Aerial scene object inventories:
────────────────────────────────────────
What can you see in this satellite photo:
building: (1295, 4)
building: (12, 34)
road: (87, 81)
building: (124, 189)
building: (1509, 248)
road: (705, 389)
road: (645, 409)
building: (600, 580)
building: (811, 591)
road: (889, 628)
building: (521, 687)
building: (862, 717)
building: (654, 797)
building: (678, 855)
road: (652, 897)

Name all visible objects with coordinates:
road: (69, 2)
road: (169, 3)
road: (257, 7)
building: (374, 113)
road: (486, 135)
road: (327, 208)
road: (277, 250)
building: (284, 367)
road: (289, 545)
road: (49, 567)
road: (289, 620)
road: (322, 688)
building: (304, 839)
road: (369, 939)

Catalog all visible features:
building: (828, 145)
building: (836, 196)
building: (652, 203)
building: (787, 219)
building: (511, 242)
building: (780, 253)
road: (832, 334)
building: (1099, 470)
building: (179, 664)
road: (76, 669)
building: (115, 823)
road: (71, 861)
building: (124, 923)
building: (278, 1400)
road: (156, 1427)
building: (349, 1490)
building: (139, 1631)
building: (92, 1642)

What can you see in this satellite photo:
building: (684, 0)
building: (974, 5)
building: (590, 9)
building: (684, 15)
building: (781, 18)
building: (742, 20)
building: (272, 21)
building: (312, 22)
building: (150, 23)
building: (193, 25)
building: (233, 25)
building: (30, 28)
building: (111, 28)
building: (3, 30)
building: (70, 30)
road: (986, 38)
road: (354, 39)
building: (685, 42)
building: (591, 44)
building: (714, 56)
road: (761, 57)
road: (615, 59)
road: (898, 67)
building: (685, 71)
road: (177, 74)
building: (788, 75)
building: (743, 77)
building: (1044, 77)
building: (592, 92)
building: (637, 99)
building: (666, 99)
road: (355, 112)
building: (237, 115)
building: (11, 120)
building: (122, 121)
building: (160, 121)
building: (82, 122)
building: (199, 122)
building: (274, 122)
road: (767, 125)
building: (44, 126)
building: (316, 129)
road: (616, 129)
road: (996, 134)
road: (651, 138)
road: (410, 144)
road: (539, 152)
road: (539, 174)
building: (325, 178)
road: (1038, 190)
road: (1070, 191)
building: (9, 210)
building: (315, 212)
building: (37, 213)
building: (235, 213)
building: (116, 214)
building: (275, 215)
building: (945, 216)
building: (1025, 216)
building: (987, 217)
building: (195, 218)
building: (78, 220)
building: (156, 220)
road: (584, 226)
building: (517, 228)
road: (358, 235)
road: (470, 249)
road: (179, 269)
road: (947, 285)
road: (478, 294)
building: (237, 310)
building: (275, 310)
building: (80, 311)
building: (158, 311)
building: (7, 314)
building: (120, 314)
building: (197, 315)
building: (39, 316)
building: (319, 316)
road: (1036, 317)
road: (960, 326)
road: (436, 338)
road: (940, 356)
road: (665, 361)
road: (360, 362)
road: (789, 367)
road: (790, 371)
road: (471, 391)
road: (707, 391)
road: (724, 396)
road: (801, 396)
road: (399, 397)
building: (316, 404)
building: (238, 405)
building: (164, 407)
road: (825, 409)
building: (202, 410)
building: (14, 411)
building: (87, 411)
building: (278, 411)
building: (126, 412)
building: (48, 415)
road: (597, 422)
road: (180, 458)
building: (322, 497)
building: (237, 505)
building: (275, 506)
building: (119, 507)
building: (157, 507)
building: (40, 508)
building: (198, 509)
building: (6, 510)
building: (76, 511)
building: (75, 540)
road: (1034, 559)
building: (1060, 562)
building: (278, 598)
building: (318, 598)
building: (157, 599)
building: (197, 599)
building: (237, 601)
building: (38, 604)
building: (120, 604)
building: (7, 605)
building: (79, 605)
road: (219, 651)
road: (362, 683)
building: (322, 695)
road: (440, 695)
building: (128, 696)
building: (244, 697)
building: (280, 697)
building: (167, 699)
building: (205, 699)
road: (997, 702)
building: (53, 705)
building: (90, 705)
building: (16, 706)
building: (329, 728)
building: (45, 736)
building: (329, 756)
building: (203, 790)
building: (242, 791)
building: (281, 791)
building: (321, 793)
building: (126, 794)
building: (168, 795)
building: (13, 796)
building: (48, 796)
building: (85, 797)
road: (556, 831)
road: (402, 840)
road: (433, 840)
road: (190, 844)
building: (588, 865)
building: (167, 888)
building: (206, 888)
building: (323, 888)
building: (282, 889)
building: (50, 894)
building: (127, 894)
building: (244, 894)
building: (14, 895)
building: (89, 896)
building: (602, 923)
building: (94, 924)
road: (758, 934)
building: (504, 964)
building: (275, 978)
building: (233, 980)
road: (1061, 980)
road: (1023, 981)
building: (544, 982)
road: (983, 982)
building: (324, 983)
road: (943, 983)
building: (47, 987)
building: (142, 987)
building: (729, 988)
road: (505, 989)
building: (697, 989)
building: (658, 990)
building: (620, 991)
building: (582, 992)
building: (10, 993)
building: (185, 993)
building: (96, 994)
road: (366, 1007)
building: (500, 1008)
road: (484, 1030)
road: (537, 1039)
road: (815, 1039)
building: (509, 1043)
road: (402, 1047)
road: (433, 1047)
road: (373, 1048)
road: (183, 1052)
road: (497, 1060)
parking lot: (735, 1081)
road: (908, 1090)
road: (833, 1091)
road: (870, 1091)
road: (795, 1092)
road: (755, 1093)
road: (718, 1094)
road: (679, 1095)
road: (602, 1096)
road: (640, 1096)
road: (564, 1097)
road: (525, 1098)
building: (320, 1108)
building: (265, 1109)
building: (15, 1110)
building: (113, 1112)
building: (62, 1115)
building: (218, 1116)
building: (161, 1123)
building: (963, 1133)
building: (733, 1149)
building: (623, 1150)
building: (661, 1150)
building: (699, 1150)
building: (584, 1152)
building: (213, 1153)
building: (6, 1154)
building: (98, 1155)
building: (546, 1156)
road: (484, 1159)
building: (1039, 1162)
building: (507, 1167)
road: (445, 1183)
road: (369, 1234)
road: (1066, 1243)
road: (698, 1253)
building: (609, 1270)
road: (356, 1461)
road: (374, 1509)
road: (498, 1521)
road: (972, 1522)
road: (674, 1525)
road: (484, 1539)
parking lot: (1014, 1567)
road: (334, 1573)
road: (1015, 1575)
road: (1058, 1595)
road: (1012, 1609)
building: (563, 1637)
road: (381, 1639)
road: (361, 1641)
────────────────────────────────────────
> _Exercise goal_
Every entry should be reproduced exactly, with no part omitted.

> _Exercise output_
What can you see in this satellite photo:
building: (1295, 4)
building: (12, 34)
road: (87, 81)
building: (124, 189)
building: (1509, 248)
road: (705, 389)
road: (645, 409)
building: (600, 580)
building: (811, 591)
road: (889, 628)
building: (521, 687)
building: (862, 717)
building: (654, 797)
building: (678, 855)
road: (652, 897)

Name all visible objects with coordinates:
road: (69, 2)
road: (169, 3)
road: (257, 7)
building: (374, 113)
road: (486, 135)
road: (327, 208)
road: (277, 250)
building: (284, 367)
road: (289, 545)
road: (49, 567)
road: (289, 620)
road: (322, 688)
building: (304, 839)
road: (369, 939)

Catalog all visible features:
building: (828, 145)
building: (836, 196)
building: (652, 203)
building: (787, 219)
building: (511, 242)
building: (780, 253)
road: (832, 334)
building: (1099, 470)
building: (179, 664)
road: (76, 669)
building: (115, 823)
road: (71, 861)
building: (124, 923)
building: (278, 1400)
road: (156, 1427)
building: (349, 1490)
building: (139, 1631)
building: (92, 1642)

What can you see in this satellite photo:
building: (684, 0)
building: (974, 5)
building: (590, 9)
building: (684, 15)
building: (781, 18)
building: (742, 20)
building: (272, 21)
building: (312, 22)
building: (150, 23)
building: (193, 25)
building: (233, 25)
building: (30, 28)
building: (111, 28)
building: (3, 30)
building: (70, 30)
road: (986, 38)
road: (354, 39)
building: (685, 42)
building: (591, 44)
building: (714, 56)
road: (761, 57)
road: (615, 59)
road: (898, 67)
building: (685, 71)
road: (177, 74)
building: (788, 75)
building: (743, 77)
building: (1044, 77)
building: (592, 92)
building: (637, 99)
building: (666, 99)
road: (355, 112)
building: (237, 115)
building: (11, 120)
building: (122, 121)
building: (160, 121)
building: (82, 122)
building: (199, 122)
building: (274, 122)
road: (767, 125)
building: (44, 126)
building: (316, 129)
road: (616, 129)
road: (996, 134)
road: (651, 138)
road: (410, 144)
road: (539, 152)
road: (539, 174)
building: (325, 178)
road: (1038, 190)
road: (1070, 191)
building: (9, 210)
building: (315, 212)
building: (37, 213)
building: (235, 213)
building: (116, 214)
building: (275, 215)
building: (945, 216)
building: (1025, 216)
building: (987, 217)
building: (195, 218)
building: (78, 220)
building: (156, 220)
road: (584, 226)
building: (517, 228)
road: (358, 235)
road: (470, 249)
road: (179, 269)
road: (947, 285)
road: (478, 294)
building: (237, 310)
building: (275, 310)
building: (80, 311)
building: (158, 311)
building: (7, 314)
building: (120, 314)
building: (197, 315)
building: (39, 316)
building: (319, 316)
road: (1036, 317)
road: (960, 326)
road: (436, 338)
road: (940, 356)
road: (665, 361)
road: (360, 362)
road: (789, 367)
road: (790, 371)
road: (471, 391)
road: (707, 391)
road: (724, 396)
road: (801, 396)
road: (399, 397)
building: (316, 404)
building: (238, 405)
building: (164, 407)
road: (825, 409)
building: (202, 410)
building: (14, 411)
building: (87, 411)
building: (278, 411)
building: (126, 412)
building: (48, 415)
road: (597, 422)
road: (180, 458)
building: (322, 497)
building: (237, 505)
building: (275, 506)
building: (119, 507)
building: (157, 507)
building: (40, 508)
building: (198, 509)
building: (6, 510)
building: (76, 511)
building: (75, 540)
road: (1034, 559)
building: (1060, 562)
building: (278, 598)
building: (318, 598)
building: (157, 599)
building: (197, 599)
building: (237, 601)
building: (38, 604)
building: (120, 604)
building: (7, 605)
building: (79, 605)
road: (219, 651)
road: (362, 683)
building: (322, 695)
road: (440, 695)
building: (128, 696)
building: (244, 697)
building: (280, 697)
building: (167, 699)
building: (205, 699)
road: (997, 702)
building: (53, 705)
building: (90, 705)
building: (16, 706)
building: (329, 728)
building: (45, 736)
building: (329, 756)
building: (203, 790)
building: (242, 791)
building: (281, 791)
building: (321, 793)
building: (126, 794)
building: (168, 795)
building: (13, 796)
building: (48, 796)
building: (85, 797)
road: (556, 831)
road: (402, 840)
road: (433, 840)
road: (190, 844)
building: (588, 865)
building: (167, 888)
building: (206, 888)
building: (323, 888)
building: (282, 889)
building: (50, 894)
building: (127, 894)
building: (244, 894)
building: (14, 895)
building: (89, 896)
building: (602, 923)
building: (94, 924)
road: (758, 934)
building: (504, 964)
building: (275, 978)
building: (233, 980)
road: (1061, 980)
road: (1023, 981)
building: (544, 982)
road: (983, 982)
building: (324, 983)
road: (943, 983)
building: (47, 987)
building: (142, 987)
building: (729, 988)
road: (505, 989)
building: (697, 989)
building: (658, 990)
building: (620, 991)
building: (582, 992)
building: (10, 993)
building: (185, 993)
building: (96, 994)
road: (366, 1007)
building: (500, 1008)
road: (484, 1030)
road: (537, 1039)
road: (815, 1039)
building: (509, 1043)
road: (402, 1047)
road: (433, 1047)
road: (373, 1048)
road: (183, 1052)
road: (497, 1060)
parking lot: (735, 1081)
road: (908, 1090)
road: (833, 1091)
road: (870, 1091)
road: (795, 1092)
road: (755, 1093)
road: (718, 1094)
road: (679, 1095)
road: (602, 1096)
road: (640, 1096)
road: (564, 1097)
road: (525, 1098)
building: (320, 1108)
building: (265, 1109)
building: (15, 1110)
building: (113, 1112)
building: (62, 1115)
building: (218, 1116)
building: (161, 1123)
building: (963, 1133)
building: (733, 1149)
building: (623, 1150)
building: (661, 1150)
building: (699, 1150)
building: (584, 1152)
building: (213, 1153)
building: (6, 1154)
building: (98, 1155)
building: (546, 1156)
road: (484, 1159)
building: (1039, 1162)
building: (507, 1167)
road: (445, 1183)
road: (369, 1234)
road: (1066, 1243)
road: (698, 1253)
building: (609, 1270)
road: (356, 1461)
road: (374, 1509)
road: (498, 1521)
road: (972, 1522)
road: (674, 1525)
road: (484, 1539)
parking lot: (1014, 1567)
road: (334, 1573)
road: (1015, 1575)
road: (1058, 1595)
road: (1012, 1609)
building: (563, 1637)
road: (381, 1639)
road: (361, 1641)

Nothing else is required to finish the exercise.